Assigned task:
Search the listing below for the line containing "D4: diode 1N4004". From there through the line containing "C5: none -> 10pF (CN2/1, GND)", transcribe every line exactly, both ends included.

Task input:

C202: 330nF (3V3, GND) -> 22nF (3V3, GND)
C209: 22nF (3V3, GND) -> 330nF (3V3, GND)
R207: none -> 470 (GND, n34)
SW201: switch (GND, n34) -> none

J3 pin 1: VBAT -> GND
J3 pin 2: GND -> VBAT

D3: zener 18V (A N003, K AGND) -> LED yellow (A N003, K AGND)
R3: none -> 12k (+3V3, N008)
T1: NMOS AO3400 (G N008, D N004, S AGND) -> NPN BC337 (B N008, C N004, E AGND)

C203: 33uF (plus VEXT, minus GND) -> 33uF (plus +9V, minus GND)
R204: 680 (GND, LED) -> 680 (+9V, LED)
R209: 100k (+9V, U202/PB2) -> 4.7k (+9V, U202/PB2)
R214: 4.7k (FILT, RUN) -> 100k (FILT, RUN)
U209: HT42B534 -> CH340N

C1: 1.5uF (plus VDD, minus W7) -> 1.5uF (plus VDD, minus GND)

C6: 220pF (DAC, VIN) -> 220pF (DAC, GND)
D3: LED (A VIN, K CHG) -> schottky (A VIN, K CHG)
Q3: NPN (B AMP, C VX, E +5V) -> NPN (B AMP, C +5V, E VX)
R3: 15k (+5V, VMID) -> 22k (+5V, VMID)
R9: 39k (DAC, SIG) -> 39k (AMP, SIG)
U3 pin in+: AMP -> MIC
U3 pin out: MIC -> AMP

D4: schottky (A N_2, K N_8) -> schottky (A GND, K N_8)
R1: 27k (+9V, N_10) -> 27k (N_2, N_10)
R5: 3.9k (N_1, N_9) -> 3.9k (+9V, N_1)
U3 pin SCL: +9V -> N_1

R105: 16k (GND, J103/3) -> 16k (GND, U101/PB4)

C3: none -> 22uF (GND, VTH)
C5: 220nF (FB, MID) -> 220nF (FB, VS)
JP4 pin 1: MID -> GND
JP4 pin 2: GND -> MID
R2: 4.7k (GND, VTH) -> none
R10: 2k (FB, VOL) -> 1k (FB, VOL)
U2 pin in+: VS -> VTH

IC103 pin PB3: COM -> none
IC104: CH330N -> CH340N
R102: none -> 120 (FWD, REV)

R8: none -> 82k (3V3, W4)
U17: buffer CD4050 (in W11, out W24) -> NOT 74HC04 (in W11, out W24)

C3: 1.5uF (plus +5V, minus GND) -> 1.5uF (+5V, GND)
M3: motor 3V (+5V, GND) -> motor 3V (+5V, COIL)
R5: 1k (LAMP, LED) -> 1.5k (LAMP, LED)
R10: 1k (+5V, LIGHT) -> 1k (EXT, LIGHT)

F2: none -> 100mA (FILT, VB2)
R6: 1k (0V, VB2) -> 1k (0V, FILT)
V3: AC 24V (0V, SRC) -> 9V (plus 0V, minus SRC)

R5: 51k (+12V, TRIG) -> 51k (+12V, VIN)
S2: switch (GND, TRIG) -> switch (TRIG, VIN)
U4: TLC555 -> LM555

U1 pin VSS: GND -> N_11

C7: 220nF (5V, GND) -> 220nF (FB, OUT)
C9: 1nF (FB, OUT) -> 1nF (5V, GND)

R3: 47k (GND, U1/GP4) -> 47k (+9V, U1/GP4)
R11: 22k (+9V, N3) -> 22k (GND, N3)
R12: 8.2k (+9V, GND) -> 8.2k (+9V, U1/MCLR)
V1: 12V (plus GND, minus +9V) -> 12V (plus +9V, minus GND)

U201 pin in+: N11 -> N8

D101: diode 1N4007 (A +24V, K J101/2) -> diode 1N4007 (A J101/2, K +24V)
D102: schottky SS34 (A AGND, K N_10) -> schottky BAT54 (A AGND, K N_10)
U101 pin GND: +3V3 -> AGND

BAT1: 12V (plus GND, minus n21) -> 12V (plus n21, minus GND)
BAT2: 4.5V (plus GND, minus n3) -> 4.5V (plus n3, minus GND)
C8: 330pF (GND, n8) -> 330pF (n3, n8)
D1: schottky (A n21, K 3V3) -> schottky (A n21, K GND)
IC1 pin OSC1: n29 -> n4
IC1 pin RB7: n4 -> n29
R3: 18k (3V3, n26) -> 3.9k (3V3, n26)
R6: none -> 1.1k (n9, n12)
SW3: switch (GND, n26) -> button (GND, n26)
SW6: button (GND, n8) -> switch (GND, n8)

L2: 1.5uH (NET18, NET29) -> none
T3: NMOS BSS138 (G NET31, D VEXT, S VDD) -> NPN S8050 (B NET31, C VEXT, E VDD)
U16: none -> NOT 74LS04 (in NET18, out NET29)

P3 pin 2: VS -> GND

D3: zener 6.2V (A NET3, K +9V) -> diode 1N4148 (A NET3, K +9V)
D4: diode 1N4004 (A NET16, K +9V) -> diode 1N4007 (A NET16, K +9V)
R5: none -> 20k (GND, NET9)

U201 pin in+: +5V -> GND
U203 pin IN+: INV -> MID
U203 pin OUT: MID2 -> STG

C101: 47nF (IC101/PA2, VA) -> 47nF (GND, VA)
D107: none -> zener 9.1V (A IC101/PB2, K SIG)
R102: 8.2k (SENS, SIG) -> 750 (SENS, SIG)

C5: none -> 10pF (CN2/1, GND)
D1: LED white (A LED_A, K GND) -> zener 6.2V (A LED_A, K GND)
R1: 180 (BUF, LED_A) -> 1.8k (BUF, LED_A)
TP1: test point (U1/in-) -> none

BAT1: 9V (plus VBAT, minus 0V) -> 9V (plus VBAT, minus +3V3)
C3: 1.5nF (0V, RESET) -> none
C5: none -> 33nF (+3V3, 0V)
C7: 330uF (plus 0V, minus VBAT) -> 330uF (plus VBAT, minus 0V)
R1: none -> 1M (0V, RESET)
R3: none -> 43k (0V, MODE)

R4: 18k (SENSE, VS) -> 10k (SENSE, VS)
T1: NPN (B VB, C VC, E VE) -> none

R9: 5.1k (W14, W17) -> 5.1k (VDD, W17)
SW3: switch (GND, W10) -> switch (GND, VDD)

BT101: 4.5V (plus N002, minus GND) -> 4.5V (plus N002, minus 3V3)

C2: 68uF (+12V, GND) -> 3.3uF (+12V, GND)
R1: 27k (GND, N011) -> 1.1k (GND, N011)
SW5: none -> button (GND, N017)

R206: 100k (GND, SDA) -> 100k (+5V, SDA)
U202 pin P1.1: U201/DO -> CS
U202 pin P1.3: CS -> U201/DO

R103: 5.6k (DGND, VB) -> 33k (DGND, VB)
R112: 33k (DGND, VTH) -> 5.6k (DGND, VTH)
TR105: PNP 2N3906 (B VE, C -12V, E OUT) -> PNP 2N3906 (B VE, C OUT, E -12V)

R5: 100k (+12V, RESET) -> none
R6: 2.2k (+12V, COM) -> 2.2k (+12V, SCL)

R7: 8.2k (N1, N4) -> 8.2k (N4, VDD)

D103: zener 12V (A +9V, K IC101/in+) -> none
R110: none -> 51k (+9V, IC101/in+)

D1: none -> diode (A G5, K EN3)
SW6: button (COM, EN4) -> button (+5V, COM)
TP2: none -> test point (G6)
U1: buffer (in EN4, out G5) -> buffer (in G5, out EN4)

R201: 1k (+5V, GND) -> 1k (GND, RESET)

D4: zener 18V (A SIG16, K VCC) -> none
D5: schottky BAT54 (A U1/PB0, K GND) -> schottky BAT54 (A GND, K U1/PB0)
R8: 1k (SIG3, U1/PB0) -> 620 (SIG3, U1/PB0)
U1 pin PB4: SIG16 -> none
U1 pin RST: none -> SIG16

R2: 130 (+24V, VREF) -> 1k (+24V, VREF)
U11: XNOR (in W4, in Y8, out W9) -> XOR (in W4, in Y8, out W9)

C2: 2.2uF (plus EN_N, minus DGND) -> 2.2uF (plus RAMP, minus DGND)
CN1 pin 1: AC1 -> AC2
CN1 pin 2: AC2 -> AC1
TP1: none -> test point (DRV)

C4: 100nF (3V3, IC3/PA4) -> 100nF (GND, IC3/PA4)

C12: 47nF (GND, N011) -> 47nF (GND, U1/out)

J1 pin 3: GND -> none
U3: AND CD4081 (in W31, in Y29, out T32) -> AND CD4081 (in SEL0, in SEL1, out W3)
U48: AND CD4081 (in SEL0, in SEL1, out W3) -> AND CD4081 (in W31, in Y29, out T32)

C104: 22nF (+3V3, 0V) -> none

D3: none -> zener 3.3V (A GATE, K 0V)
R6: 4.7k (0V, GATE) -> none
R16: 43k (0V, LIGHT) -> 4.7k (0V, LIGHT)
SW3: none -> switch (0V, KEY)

Expected output:
D4: diode 1N4004 (A NET16, K +9V) -> diode 1N4007 (A NET16, K +9V)
R5: none -> 20k (GND, NET9)

U201 pin in+: +5V -> GND
U203 pin IN+: INV -> MID
U203 pin OUT: MID2 -> STG

C101: 47nF (IC101/PA2, VA) -> 47nF (GND, VA)
D107: none -> zener 9.1V (A IC101/PB2, K SIG)
R102: 8.2k (SENS, SIG) -> 750 (SENS, SIG)

C5: none -> 10pF (CN2/1, GND)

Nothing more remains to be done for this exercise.